The problem:
Every entry must be repeated exactly. Exclude all pictures.

Records to process:
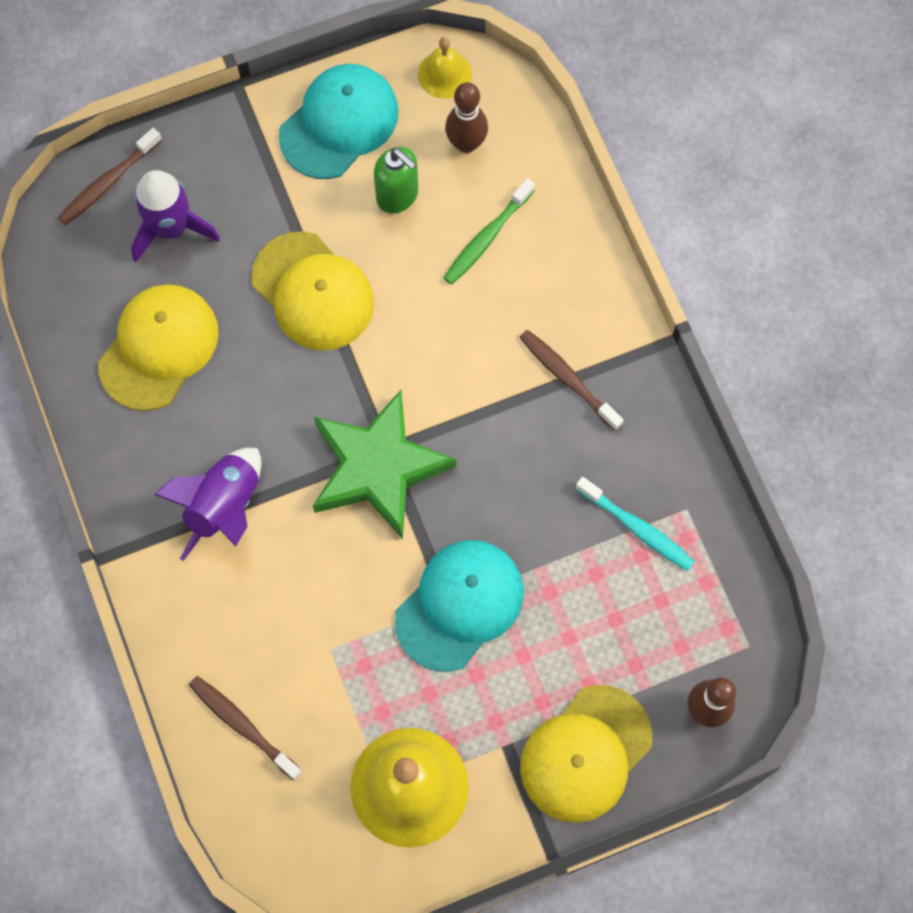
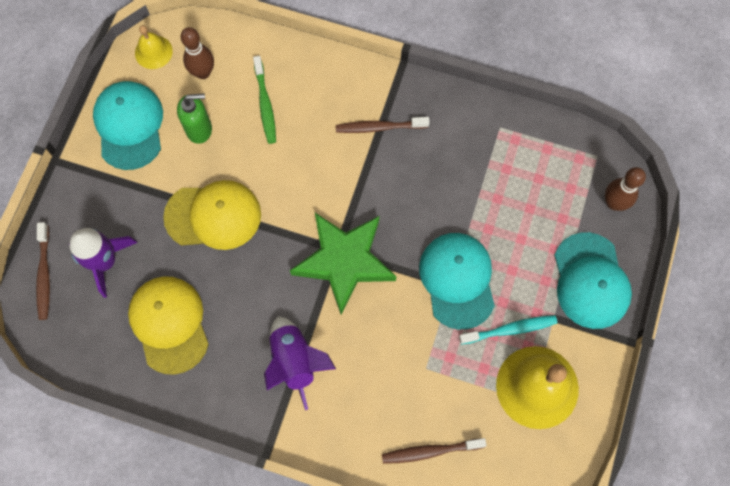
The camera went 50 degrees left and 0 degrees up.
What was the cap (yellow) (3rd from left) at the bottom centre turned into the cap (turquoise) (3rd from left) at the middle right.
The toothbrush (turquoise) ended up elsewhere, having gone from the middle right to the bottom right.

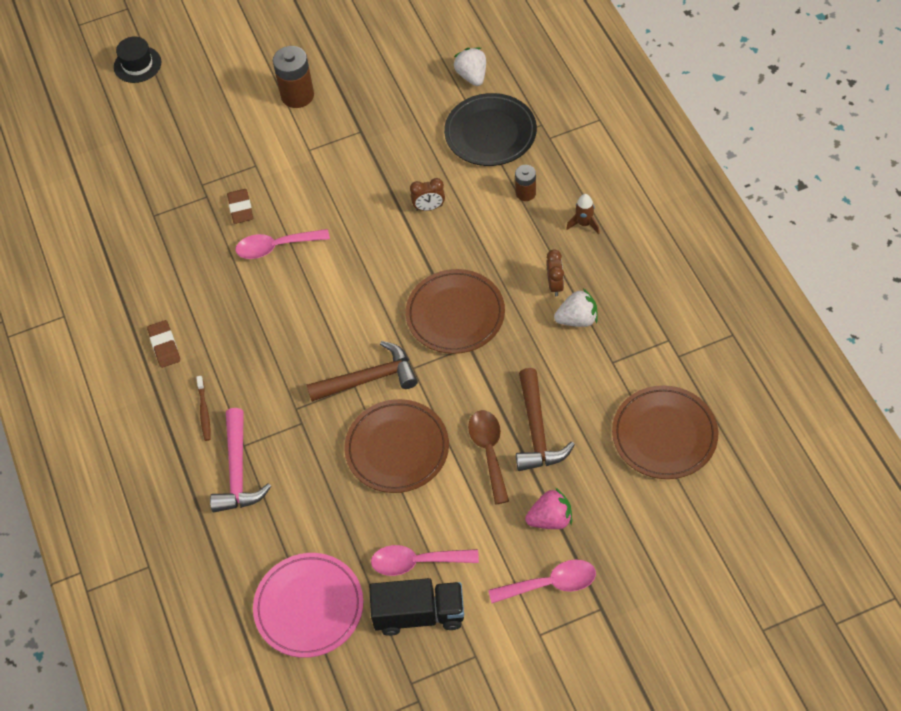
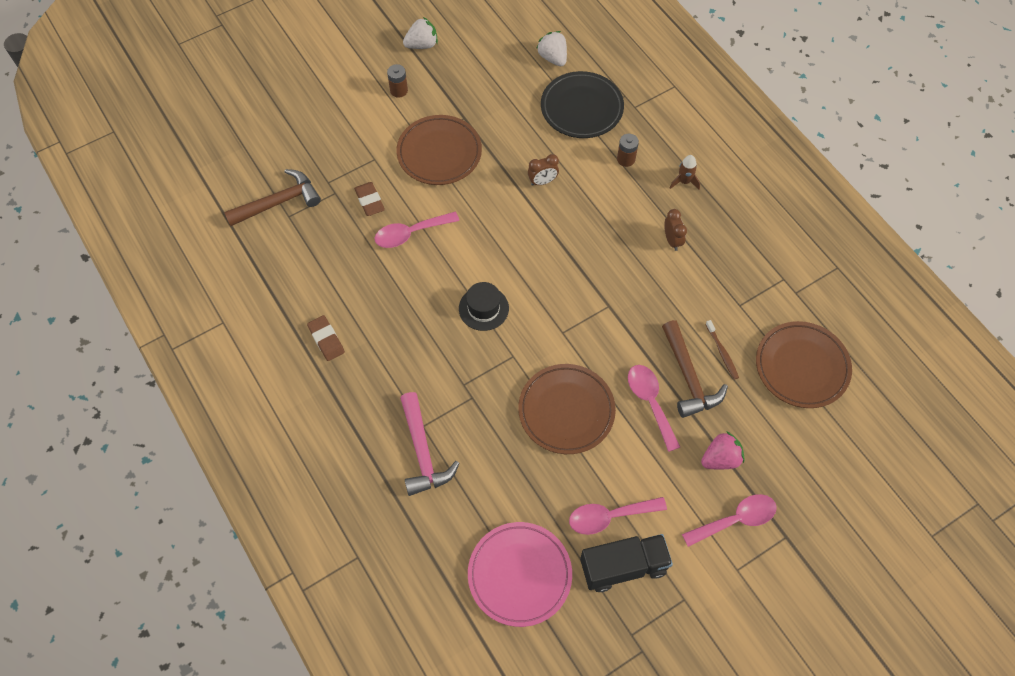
The camera went 15 degrees left and 5 degrees up.
The hat (black) ended up elsewhere, having gone from the top left to the centre.
The toothbrush (brown) ended up elsewhere, having gone from the middle left to the middle right.
The size of the battery (brown) (1st from left) at the top left changed by a factor of 0.58.
The hammer (brown) (1st from left) ended up elsewhere, having gone from the centre to the top left.
The plate (brown) (2nd from left in the first image) ended up elsewhere, having gone from the centre to the top centre.
What was the spoon (brown) at the centre turned into the spoon (pink) (3rd from left) at the centre.
The strawberry (white) (2nd from left in the first image) ended up elsewhere, having gone from the centre to the top centre.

Completed exercise:
The camera went 50 degrees left and 0 degrees up.
What was the cap (yellow) (3rd from left) at the bottom centre turned into the cap (turquoise) (3rd from left) at the middle right.
The toothbrush (turquoise) ended up elsewhere, having gone from the middle right to the bottom right.

The camera went 15 degrees left and 5 degrees up.
The hat (black) ended up elsewhere, having gone from the top left to the centre.
The toothbrush (brown) ended up elsewhere, having gone from the middle left to the middle right.
The size of the battery (brown) (1st from left) at the top left changed by a factor of 0.58.
The hammer (brown) (1st from left) ended up elsewhere, having gone from the centre to the top left.
The plate (brown) (2nd from left in the first image) ended up elsewhere, having gone from the centre to the top centre.
What was the spoon (brown) at the centre turned into the spoon (pink) (3rd from left) at the centre.
The strawberry (white) (2nd from left in the first image) ended up elsewhere, having gone from the centre to the top centre.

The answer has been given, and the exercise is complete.